DATA FOR THIS EXERCISE Block Start

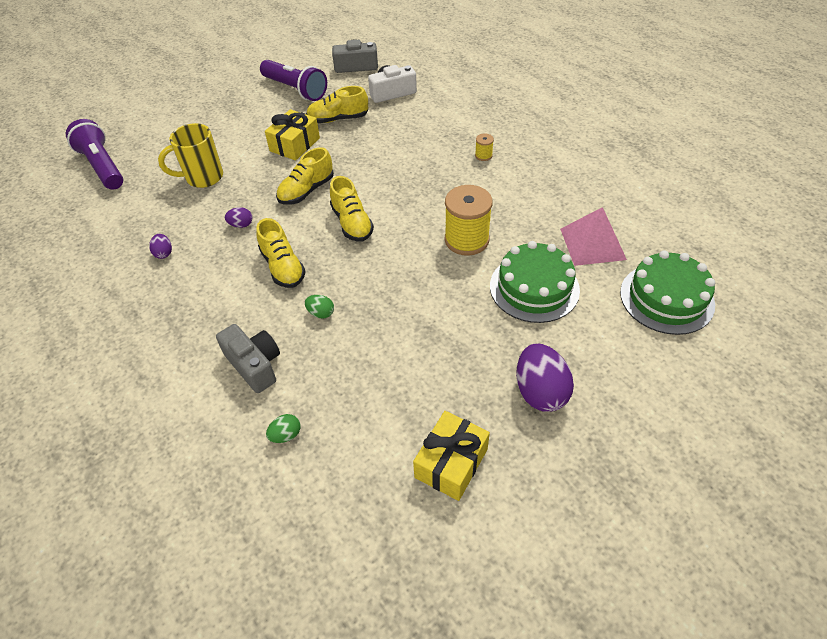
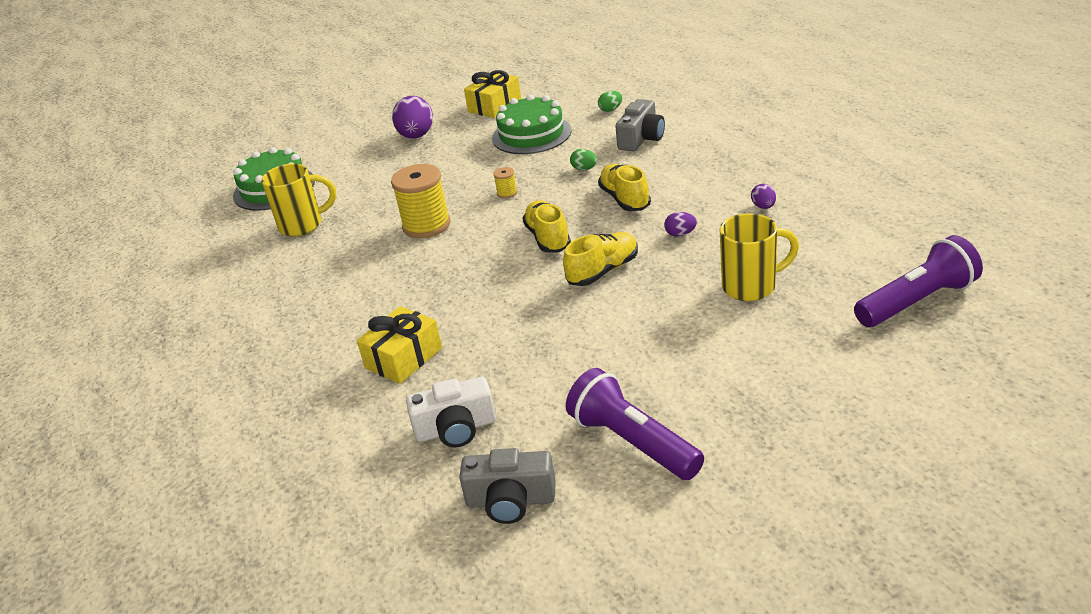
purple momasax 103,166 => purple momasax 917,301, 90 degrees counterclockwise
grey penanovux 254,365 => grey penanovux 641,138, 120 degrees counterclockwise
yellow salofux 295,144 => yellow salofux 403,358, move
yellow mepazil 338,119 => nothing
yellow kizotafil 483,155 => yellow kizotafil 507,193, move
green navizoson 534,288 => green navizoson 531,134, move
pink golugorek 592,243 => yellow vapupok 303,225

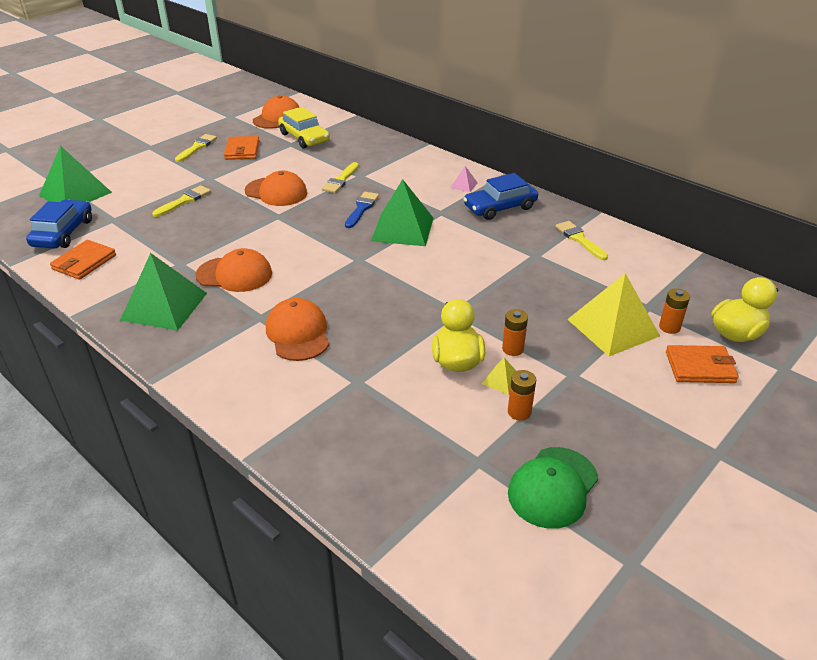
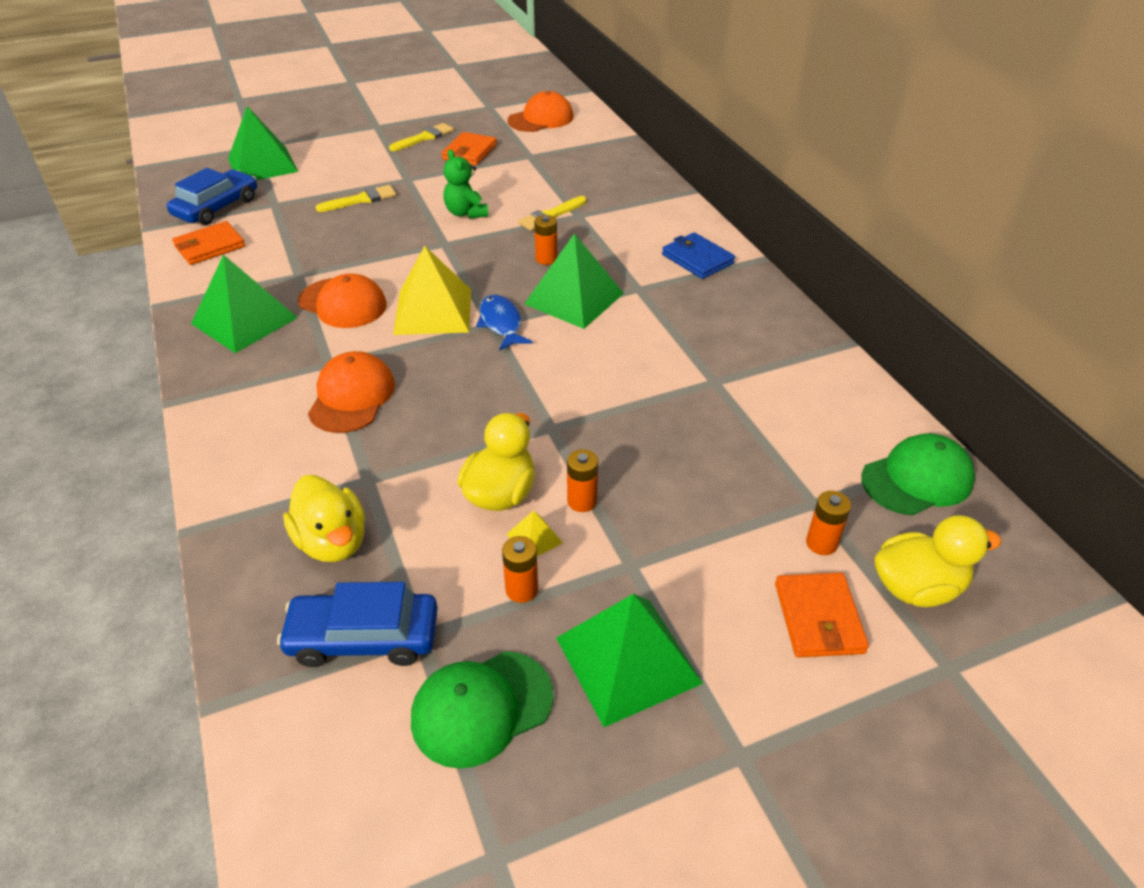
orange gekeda 276,192 => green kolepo 466,213
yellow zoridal 304,138 => nothing
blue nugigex 361,208 => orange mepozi 546,259
pink golugorek 464,185 => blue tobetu 697,259
blue zoridal 500,207 => blue zoridal 363,637, move
yellow nugigex 579,239 => nothing
yellow golugorek 612,327 => yellow golugorek 433,311, move
orange tobetu 700,367 => orange tobetu 818,618, 60 degrees clockwise
nothing =>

DATA FOR THIS EXERCISE Block End

WHAT IS BEING ASKED — Find the line containing "orange gekeda 276,192 => green kolepo 466,213", then output it and every line after it to the end of the data, exactly.

RESULT —
orange gekeda 276,192 => green kolepo 466,213
yellow zoridal 304,138 => nothing
blue nugigex 361,208 => orange mepozi 546,259
pink golugorek 464,185 => blue tobetu 697,259
blue zoridal 500,207 => blue zoridal 363,637, move
yellow nugigex 579,239 => nothing
yellow golugorek 612,327 => yellow golugorek 433,311, move
orange tobetu 700,367 => orange tobetu 818,618, 60 degrees clockwise
nothing =>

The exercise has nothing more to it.